* [TASK DESCRIPTION]: Copy out the lines of the listing from the one containing "R17: none -> 39k (FB, MID)" onward, through the last, without altering any.

* [RECORDS FOR THIS TASK]:

────────

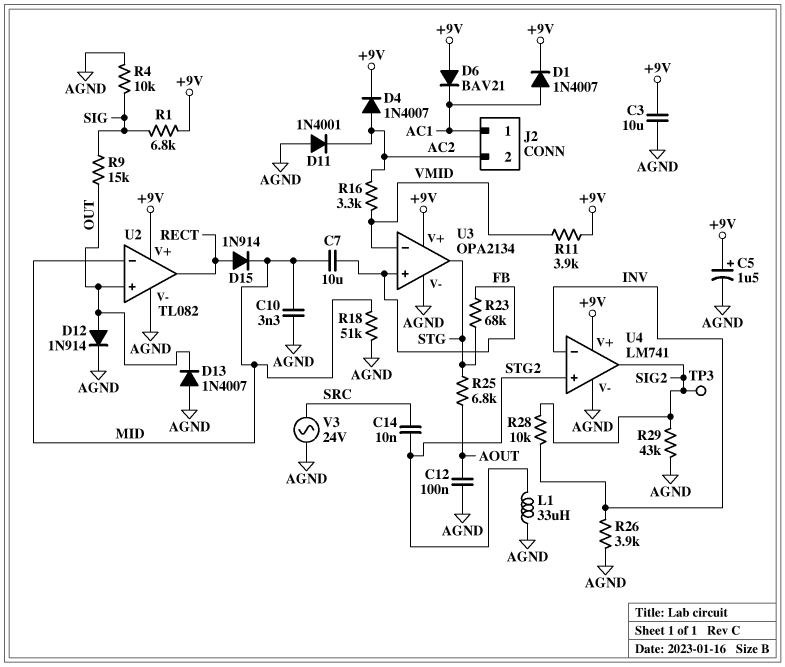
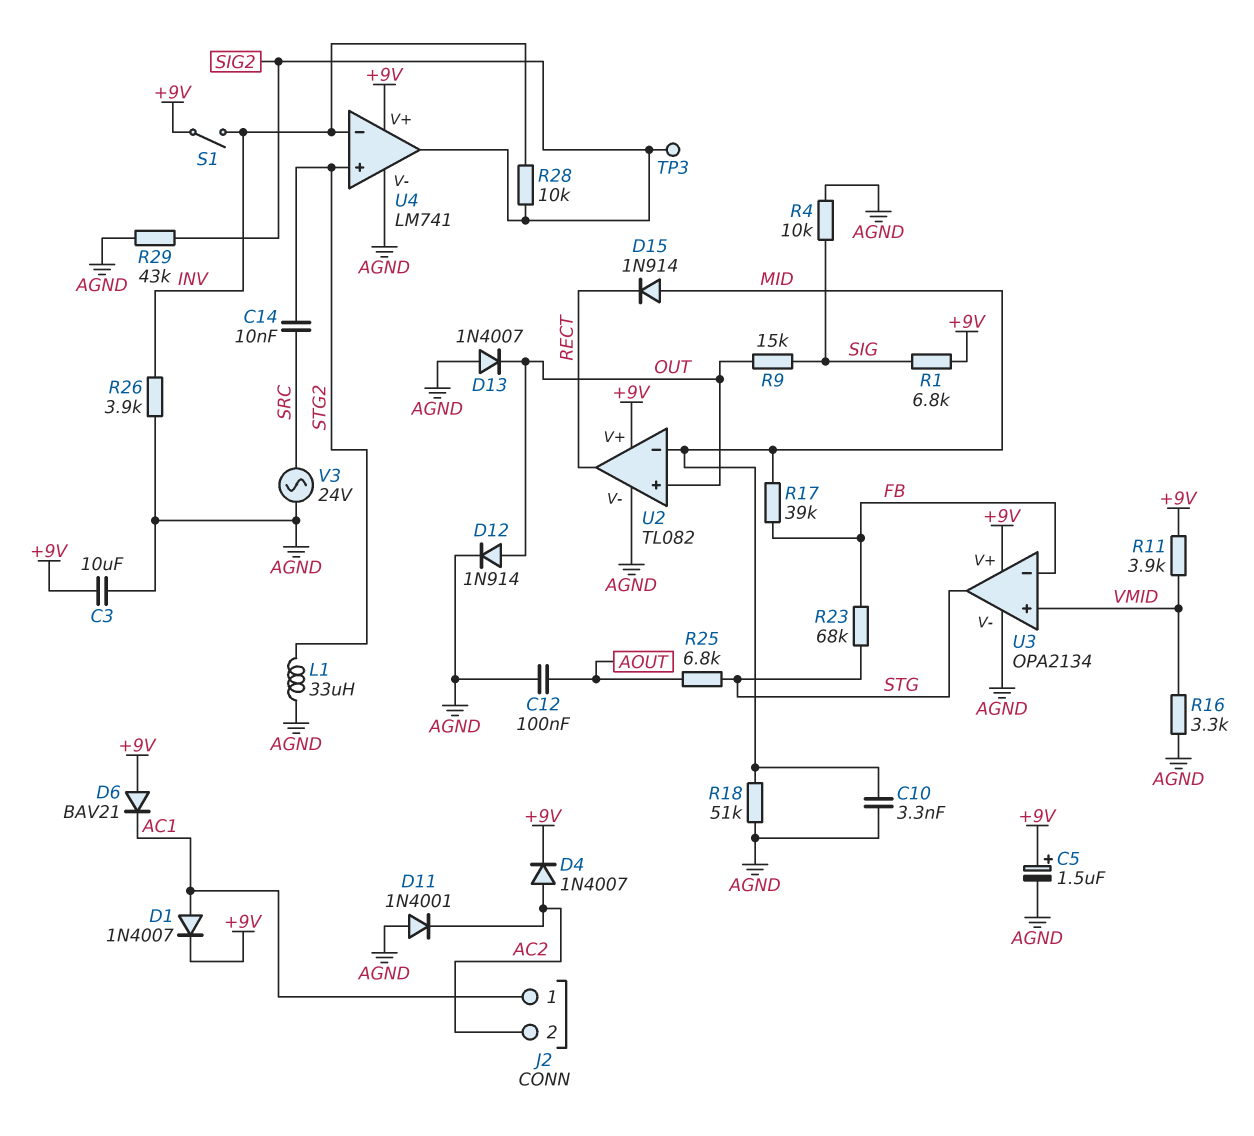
C7: 10uF (FB, MID) -> none
D15: diode 1N914 (A RECT, K MID) -> diode 1N914 (A MID, K RECT)
R16: 3.3k (AC2, VMID) -> 3.3k (AGND, VMID)
R17: none -> 39k (FB, MID)
S1: none -> switch (+9V, INV)
U3 pin in+: FB -> VMID
U3 pin in-: VMID -> FB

────────

* [ANSWER SPACE]:
R17: none -> 39k (FB, MID)
S1: none -> switch (+9V, INV)
U3 pin in+: FB -> VMID
U3 pin in-: VMID -> FB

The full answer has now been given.